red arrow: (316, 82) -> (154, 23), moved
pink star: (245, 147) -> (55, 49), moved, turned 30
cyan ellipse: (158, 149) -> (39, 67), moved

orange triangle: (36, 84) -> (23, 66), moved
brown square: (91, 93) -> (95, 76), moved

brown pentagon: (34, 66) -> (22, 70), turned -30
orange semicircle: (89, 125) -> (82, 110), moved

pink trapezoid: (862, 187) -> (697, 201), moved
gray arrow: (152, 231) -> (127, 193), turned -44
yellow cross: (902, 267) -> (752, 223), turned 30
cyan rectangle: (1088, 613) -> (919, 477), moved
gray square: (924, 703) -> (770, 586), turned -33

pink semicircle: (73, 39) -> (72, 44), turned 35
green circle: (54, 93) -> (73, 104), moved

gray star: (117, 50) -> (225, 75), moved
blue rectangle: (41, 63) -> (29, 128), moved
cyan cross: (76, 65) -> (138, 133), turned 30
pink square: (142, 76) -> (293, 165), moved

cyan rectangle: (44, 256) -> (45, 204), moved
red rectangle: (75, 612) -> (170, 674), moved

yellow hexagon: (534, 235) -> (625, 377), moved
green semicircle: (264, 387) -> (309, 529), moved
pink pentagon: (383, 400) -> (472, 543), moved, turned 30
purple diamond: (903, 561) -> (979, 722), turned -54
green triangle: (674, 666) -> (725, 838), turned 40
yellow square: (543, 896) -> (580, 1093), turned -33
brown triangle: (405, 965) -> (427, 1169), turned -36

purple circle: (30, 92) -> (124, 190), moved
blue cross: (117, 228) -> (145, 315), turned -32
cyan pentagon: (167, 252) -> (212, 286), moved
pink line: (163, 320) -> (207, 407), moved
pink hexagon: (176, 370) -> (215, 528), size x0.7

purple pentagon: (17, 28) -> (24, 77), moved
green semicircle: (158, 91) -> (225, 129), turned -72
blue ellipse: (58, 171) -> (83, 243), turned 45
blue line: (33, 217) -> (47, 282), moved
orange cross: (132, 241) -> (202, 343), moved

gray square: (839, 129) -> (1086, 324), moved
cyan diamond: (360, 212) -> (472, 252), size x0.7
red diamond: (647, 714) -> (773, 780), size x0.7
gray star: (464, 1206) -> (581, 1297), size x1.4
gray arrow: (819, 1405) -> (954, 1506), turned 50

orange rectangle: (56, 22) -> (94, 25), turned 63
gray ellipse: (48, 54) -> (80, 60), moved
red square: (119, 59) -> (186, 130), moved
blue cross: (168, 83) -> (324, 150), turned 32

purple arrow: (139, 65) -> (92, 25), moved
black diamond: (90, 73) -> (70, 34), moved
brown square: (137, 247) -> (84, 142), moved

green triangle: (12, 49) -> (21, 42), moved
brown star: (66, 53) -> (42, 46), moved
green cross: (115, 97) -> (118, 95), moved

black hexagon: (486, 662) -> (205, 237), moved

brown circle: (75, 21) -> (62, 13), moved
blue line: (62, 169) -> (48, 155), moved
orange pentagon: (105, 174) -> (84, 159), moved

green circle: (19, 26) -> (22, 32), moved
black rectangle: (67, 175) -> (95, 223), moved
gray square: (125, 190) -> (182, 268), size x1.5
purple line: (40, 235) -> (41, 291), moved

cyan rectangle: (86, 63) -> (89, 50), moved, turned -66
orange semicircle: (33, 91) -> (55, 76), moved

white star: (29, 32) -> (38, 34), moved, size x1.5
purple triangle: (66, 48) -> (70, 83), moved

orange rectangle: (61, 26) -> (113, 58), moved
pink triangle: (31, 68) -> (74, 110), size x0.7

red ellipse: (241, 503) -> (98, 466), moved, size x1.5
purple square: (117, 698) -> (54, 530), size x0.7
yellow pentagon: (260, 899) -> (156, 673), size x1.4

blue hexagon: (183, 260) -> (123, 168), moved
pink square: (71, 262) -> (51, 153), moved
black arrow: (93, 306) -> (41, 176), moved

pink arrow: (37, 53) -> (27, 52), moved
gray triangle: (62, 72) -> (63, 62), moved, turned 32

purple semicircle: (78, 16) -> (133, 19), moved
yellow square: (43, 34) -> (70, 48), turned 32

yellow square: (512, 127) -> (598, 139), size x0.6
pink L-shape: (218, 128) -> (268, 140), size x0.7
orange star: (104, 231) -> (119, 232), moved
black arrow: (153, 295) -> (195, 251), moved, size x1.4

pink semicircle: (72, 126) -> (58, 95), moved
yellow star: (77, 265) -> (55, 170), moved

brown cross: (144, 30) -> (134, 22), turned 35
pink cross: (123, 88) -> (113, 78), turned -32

^^^^

■ Instructions for the task: Your answer should be an exact transcription of the data above.

■ Answer area:
red arrow: (316, 82) -> (154, 23), moved
pink star: (245, 147) -> (55, 49), moved, turned 30
cyan ellipse: (158, 149) -> (39, 67), moved

orange triangle: (36, 84) -> (23, 66), moved
brown square: (91, 93) -> (95, 76), moved

brown pentagon: (34, 66) -> (22, 70), turned -30
orange semicircle: (89, 125) -> (82, 110), moved

pink trapezoid: (862, 187) -> (697, 201), moved
gray arrow: (152, 231) -> (127, 193), turned -44
yellow cross: (902, 267) -> (752, 223), turned 30
cyan rectangle: (1088, 613) -> (919, 477), moved
gray square: (924, 703) -> (770, 586), turned -33

pink semicircle: (73, 39) -> (72, 44), turned 35
green circle: (54, 93) -> (73, 104), moved

gray star: (117, 50) -> (225, 75), moved
blue rectangle: (41, 63) -> (29, 128), moved
cyan cross: (76, 65) -> (138, 133), turned 30
pink square: (142, 76) -> (293, 165), moved

cyan rectangle: (44, 256) -> (45, 204), moved
red rectangle: (75, 612) -> (170, 674), moved

yellow hexagon: (534, 235) -> (625, 377), moved
green semicircle: (264, 387) -> (309, 529), moved
pink pentagon: (383, 400) -> (472, 543), moved, turned 30
purple diamond: (903, 561) -> (979, 722), turned -54
green triangle: (674, 666) -> (725, 838), turned 40
yellow square: (543, 896) -> (580, 1093), turned -33
brown triangle: (405, 965) -> (427, 1169), turned -36

purple circle: (30, 92) -> (124, 190), moved
blue cross: (117, 228) -> (145, 315), turned -32
cyan pentagon: (167, 252) -> (212, 286), moved
pink line: (163, 320) -> (207, 407), moved
pink hexagon: (176, 370) -> (215, 528), size x0.7

purple pentagon: (17, 28) -> (24, 77), moved
green semicircle: (158, 91) -> (225, 129), turned -72
blue ellipse: (58, 171) -> (83, 243), turned 45
blue line: (33, 217) -> (47, 282), moved
orange cross: (132, 241) -> (202, 343), moved

gray square: (839, 129) -> (1086, 324), moved
cyan diamond: (360, 212) -> (472, 252), size x0.7
red diamond: (647, 714) -> (773, 780), size x0.7
gray star: (464, 1206) -> (581, 1297), size x1.4
gray arrow: (819, 1405) -> (954, 1506), turned 50

orange rectangle: (56, 22) -> (94, 25), turned 63
gray ellipse: (48, 54) -> (80, 60), moved
red square: (119, 59) -> (186, 130), moved
blue cross: (168, 83) -> (324, 150), turned 32

purple arrow: (139, 65) -> (92, 25), moved
black diamond: (90, 73) -> (70, 34), moved
brown square: (137, 247) -> (84, 142), moved

green triangle: (12, 49) -> (21, 42), moved
brown star: (66, 53) -> (42, 46), moved
green cross: (115, 97) -> (118, 95), moved

black hexagon: (486, 662) -> (205, 237), moved

brown circle: (75, 21) -> (62, 13), moved
blue line: (62, 169) -> (48, 155), moved
orange pentagon: (105, 174) -> (84, 159), moved

green circle: (19, 26) -> (22, 32), moved
black rectangle: (67, 175) -> (95, 223), moved
gray square: (125, 190) -> (182, 268), size x1.5
purple line: (40, 235) -> (41, 291), moved

cyan rectangle: (86, 63) -> (89, 50), moved, turned -66
orange semicircle: (33, 91) -> (55, 76), moved

white star: (29, 32) -> (38, 34), moved, size x1.5
purple triangle: (66, 48) -> (70, 83), moved

orange rectangle: (61, 26) -> (113, 58), moved
pink triangle: (31, 68) -> (74, 110), size x0.7

red ellipse: (241, 503) -> (98, 466), moved, size x1.5
purple square: (117, 698) -> (54, 530), size x0.7
yellow pentagon: (260, 899) -> (156, 673), size x1.4

blue hexagon: (183, 260) -> (123, 168), moved
pink square: (71, 262) -> (51, 153), moved
black arrow: (93, 306) -> (41, 176), moved

pink arrow: (37, 53) -> (27, 52), moved
gray triangle: (62, 72) -> (63, 62), moved, turned 32

purple semicircle: (78, 16) -> (133, 19), moved
yellow square: (43, 34) -> (70, 48), turned 32

yellow square: (512, 127) -> (598, 139), size x0.6
pink L-shape: (218, 128) -> (268, 140), size x0.7
orange star: (104, 231) -> (119, 232), moved
black arrow: (153, 295) -> (195, 251), moved, size x1.4

pink semicircle: (72, 126) -> (58, 95), moved
yellow star: (77, 265) -> (55, 170), moved

brown cross: (144, 30) -> (134, 22), turned 35
pink cross: (123, 88) -> (113, 78), turned -32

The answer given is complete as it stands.